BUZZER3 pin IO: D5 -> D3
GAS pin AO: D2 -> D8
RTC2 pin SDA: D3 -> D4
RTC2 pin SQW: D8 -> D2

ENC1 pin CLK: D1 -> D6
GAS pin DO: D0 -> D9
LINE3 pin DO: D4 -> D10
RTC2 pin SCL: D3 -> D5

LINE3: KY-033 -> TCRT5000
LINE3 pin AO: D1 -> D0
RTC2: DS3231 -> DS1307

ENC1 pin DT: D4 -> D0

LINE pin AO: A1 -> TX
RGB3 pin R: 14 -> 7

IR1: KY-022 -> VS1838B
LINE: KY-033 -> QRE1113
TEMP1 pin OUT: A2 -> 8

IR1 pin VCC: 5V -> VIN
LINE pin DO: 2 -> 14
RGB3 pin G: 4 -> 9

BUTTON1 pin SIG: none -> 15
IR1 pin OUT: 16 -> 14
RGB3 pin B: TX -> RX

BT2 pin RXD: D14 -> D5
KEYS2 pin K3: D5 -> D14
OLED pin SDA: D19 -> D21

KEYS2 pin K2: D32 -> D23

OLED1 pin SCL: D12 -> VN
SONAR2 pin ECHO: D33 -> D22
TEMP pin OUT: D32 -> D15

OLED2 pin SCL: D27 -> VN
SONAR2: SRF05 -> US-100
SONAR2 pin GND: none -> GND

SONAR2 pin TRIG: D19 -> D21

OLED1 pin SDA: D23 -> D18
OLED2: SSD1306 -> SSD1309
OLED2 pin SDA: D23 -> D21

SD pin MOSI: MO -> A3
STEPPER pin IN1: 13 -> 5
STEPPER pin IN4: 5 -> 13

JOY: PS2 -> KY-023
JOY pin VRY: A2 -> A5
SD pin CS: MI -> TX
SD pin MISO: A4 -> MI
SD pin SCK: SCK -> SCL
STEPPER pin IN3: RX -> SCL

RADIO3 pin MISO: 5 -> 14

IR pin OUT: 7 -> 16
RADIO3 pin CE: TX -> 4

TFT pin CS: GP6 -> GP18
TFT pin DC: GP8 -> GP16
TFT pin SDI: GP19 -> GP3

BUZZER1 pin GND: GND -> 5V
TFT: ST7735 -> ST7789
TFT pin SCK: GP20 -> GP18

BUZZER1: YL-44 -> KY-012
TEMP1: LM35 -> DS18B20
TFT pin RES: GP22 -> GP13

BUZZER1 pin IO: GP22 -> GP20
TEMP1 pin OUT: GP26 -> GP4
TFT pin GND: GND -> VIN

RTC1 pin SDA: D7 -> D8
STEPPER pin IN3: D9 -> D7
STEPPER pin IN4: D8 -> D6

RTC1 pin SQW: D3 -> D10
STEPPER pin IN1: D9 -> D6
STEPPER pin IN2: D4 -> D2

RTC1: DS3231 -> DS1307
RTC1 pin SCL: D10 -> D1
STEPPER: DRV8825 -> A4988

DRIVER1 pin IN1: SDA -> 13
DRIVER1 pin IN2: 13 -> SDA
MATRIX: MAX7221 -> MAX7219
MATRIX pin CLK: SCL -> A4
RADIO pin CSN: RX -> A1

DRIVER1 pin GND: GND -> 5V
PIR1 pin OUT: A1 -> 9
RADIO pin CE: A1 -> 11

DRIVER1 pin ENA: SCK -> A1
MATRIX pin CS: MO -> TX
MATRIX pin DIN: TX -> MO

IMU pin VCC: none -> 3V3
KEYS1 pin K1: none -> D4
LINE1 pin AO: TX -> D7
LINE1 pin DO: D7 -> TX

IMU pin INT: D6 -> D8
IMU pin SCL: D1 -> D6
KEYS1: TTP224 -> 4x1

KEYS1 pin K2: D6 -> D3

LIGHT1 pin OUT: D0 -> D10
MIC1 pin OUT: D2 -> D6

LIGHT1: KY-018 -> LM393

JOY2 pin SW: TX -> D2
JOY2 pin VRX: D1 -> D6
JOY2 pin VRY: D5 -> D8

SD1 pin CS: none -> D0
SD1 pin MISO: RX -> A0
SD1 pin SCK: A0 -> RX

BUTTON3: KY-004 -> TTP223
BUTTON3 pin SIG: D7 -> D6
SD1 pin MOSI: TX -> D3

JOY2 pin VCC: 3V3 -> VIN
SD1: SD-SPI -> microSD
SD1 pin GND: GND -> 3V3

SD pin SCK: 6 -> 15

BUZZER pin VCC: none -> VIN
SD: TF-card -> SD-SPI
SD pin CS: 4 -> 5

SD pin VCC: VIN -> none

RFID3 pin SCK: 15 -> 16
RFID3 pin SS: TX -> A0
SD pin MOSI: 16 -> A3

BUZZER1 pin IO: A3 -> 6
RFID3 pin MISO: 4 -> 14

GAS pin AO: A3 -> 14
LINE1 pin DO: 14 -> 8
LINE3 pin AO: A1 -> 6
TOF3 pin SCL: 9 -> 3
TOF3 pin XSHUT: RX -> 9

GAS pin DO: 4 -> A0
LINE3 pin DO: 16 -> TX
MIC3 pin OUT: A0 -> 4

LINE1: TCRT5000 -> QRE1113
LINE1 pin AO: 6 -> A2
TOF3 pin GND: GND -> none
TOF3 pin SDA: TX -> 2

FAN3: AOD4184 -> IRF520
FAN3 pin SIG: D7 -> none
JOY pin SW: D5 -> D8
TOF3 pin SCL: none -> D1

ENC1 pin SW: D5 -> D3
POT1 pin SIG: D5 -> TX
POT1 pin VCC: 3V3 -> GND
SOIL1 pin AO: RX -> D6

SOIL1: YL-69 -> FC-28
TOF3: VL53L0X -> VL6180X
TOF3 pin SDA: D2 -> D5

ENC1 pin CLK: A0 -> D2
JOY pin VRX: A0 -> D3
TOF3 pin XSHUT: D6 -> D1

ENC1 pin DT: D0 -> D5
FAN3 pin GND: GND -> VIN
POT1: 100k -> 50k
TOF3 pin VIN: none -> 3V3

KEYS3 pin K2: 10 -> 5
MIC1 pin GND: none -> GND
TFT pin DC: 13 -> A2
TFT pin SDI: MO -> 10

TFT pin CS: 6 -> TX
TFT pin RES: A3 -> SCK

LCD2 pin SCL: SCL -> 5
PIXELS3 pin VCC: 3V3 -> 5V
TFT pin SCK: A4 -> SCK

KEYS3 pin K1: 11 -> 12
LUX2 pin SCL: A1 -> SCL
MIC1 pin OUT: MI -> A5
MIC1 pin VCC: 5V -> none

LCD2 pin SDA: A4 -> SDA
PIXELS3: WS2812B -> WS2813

# [About this exercise]
Output the full listing above word for word.

# [Output of the task]
BUZZER3 pin IO: D5 -> D3
GAS pin AO: D2 -> D8
RTC2 pin SDA: D3 -> D4
RTC2 pin SQW: D8 -> D2

ENC1 pin CLK: D1 -> D6
GAS pin DO: D0 -> D9
LINE3 pin DO: D4 -> D10
RTC2 pin SCL: D3 -> D5

LINE3: KY-033 -> TCRT5000
LINE3 pin AO: D1 -> D0
RTC2: DS3231 -> DS1307

ENC1 pin DT: D4 -> D0

LINE pin AO: A1 -> TX
RGB3 pin R: 14 -> 7

IR1: KY-022 -> VS1838B
LINE: KY-033 -> QRE1113
TEMP1 pin OUT: A2 -> 8

IR1 pin VCC: 5V -> VIN
LINE pin DO: 2 -> 14
RGB3 pin G: 4 -> 9

BUTTON1 pin SIG: none -> 15
IR1 pin OUT: 16 -> 14
RGB3 pin B: TX -> RX

BT2 pin RXD: D14 -> D5
KEYS2 pin K3: D5 -> D14
OLED pin SDA: D19 -> D21

KEYS2 pin K2: D32 -> D23

OLED1 pin SCL: D12 -> VN
SONAR2 pin ECHO: D33 -> D22
TEMP pin OUT: D32 -> D15

OLED2 pin SCL: D27 -> VN
SONAR2: SRF05 -> US-100
SONAR2 pin GND: none -> GND

SONAR2 pin TRIG: D19 -> D21

OLED1 pin SDA: D23 -> D18
OLED2: SSD1306 -> SSD1309
OLED2 pin SDA: D23 -> D21

SD pin MOSI: MO -> A3
STEPPER pin IN1: 13 -> 5
STEPPER pin IN4: 5 -> 13

JOY: PS2 -> KY-023
JOY pin VRY: A2 -> A5
SD pin CS: MI -> TX
SD pin MISO: A4 -> MI
SD pin SCK: SCK -> SCL
STEPPER pin IN3: RX -> SCL

RADIO3 pin MISO: 5 -> 14

IR pin OUT: 7 -> 16
RADIO3 pin CE: TX -> 4

TFT pin CS: GP6 -> GP18
TFT pin DC: GP8 -> GP16
TFT pin SDI: GP19 -> GP3

BUZZER1 pin GND: GND -> 5V
TFT: ST7735 -> ST7789
TFT pin SCK: GP20 -> GP18

BUZZER1: YL-44 -> KY-012
TEMP1: LM35 -> DS18B20
TFT pin RES: GP22 -> GP13

BUZZER1 pin IO: GP22 -> GP20
TEMP1 pin OUT: GP26 -> GP4
TFT pin GND: GND -> VIN

RTC1 pin SDA: D7 -> D8
STEPPER pin IN3: D9 -> D7
STEPPER pin IN4: D8 -> D6

RTC1 pin SQW: D3 -> D10
STEPPER pin IN1: D9 -> D6
STEPPER pin IN2: D4 -> D2

RTC1: DS3231 -> DS1307
RTC1 pin SCL: D10 -> D1
STEPPER: DRV8825 -> A4988

DRIVER1 pin IN1: SDA -> 13
DRIVER1 pin IN2: 13 -> SDA
MATRIX: MAX7221 -> MAX7219
MATRIX pin CLK: SCL -> A4
RADIO pin CSN: RX -> A1

DRIVER1 pin GND: GND -> 5V
PIR1 pin OUT: A1 -> 9
RADIO pin CE: A1 -> 11

DRIVER1 pin ENA: SCK -> A1
MATRIX pin CS: MO -> TX
MATRIX pin DIN: TX -> MO

IMU pin VCC: none -> 3V3
KEYS1 pin K1: none -> D4
LINE1 pin AO: TX -> D7
LINE1 pin DO: D7 -> TX

IMU pin INT: D6 -> D8
IMU pin SCL: D1 -> D6
KEYS1: TTP224 -> 4x1

KEYS1 pin K2: D6 -> D3

LIGHT1 pin OUT: D0 -> D10
MIC1 pin OUT: D2 -> D6

LIGHT1: KY-018 -> LM393

JOY2 pin SW: TX -> D2
JOY2 pin VRX: D1 -> D6
JOY2 pin VRY: D5 -> D8

SD1 pin CS: none -> D0
SD1 pin MISO: RX -> A0
SD1 pin SCK: A0 -> RX

BUTTON3: KY-004 -> TTP223
BUTTON3 pin SIG: D7 -> D6
SD1 pin MOSI: TX -> D3

JOY2 pin VCC: 3V3 -> VIN
SD1: SD-SPI -> microSD
SD1 pin GND: GND -> 3V3

SD pin SCK: 6 -> 15

BUZZER pin VCC: none -> VIN
SD: TF-card -> SD-SPI
SD pin CS: 4 -> 5

SD pin VCC: VIN -> none

RFID3 pin SCK: 15 -> 16
RFID3 pin SS: TX -> A0
SD pin MOSI: 16 -> A3

BUZZER1 pin IO: A3 -> 6
RFID3 pin MISO: 4 -> 14

GAS pin AO: A3 -> 14
LINE1 pin DO: 14 -> 8
LINE3 pin AO: A1 -> 6
TOF3 pin SCL: 9 -> 3
TOF3 pin XSHUT: RX -> 9

GAS pin DO: 4 -> A0
LINE3 pin DO: 16 -> TX
MIC3 pin OUT: A0 -> 4

LINE1: TCRT5000 -> QRE1113
LINE1 pin AO: 6 -> A2
TOF3 pin GND: GND -> none
TOF3 pin SDA: TX -> 2

FAN3: AOD4184 -> IRF520
FAN3 pin SIG: D7 -> none
JOY pin SW: D5 -> D8
TOF3 pin SCL: none -> D1

ENC1 pin SW: D5 -> D3
POT1 pin SIG: D5 -> TX
POT1 pin VCC: 3V3 -> GND
SOIL1 pin AO: RX -> D6

SOIL1: YL-69 -> FC-28
TOF3: VL53L0X -> VL6180X
TOF3 pin SDA: D2 -> D5

ENC1 pin CLK: A0 -> D2
JOY pin VRX: A0 -> D3
TOF3 pin XSHUT: D6 -> D1

ENC1 pin DT: D0 -> D5
FAN3 pin GND: GND -> VIN
POT1: 100k -> 50k
TOF3 pin VIN: none -> 3V3

KEYS3 pin K2: 10 -> 5
MIC1 pin GND: none -> GND
TFT pin DC: 13 -> A2
TFT pin SDI: MO -> 10

TFT pin CS: 6 -> TX
TFT pin RES: A3 -> SCK

LCD2 pin SCL: SCL -> 5
PIXELS3 pin VCC: 3V3 -> 5V
TFT pin SCK: A4 -> SCK

KEYS3 pin K1: 11 -> 12
LUX2 pin SCL: A1 -> SCL
MIC1 pin OUT: MI -> A5
MIC1 pin VCC: 5V -> none

LCD2 pin SDA: A4 -> SDA
PIXELS3: WS2812B -> WS2813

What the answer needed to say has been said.